» **Task inputs**:
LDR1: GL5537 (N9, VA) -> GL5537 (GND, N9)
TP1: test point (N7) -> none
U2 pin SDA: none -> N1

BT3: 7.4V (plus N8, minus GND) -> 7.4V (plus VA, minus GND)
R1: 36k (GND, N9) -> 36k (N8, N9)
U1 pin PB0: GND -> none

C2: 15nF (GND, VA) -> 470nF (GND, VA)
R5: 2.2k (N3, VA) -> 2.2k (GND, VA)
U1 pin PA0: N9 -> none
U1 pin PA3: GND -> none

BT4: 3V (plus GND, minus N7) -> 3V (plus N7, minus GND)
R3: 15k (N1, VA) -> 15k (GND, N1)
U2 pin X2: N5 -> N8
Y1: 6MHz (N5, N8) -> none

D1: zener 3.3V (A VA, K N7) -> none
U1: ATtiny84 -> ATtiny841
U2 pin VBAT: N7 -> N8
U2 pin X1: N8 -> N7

» **Activity**: From the first line to the last, return the material exactly.

» **Result of the exercise**:
LDR1: GL5537 (N9, VA) -> GL5537 (GND, N9)
TP1: test point (N7) -> none
U2 pin SDA: none -> N1

BT3: 7.4V (plus N8, minus GND) -> 7.4V (plus VA, minus GND)
R1: 36k (GND, N9) -> 36k (N8, N9)
U1 pin PB0: GND -> none

C2: 15nF (GND, VA) -> 470nF (GND, VA)
R5: 2.2k (N3, VA) -> 2.2k (GND, VA)
U1 pin PA0: N9 -> none
U1 pin PA3: GND -> none

BT4: 3V (plus GND, minus N7) -> 3V (plus N7, minus GND)
R3: 15k (N1, VA) -> 15k (GND, N1)
U2 pin X2: N5 -> N8
Y1: 6MHz (N5, N8) -> none

D1: zener 3.3V (A VA, K N7) -> none
U1: ATtiny84 -> ATtiny841
U2 pin VBAT: N7 -> N8
U2 pin X1: N8 -> N7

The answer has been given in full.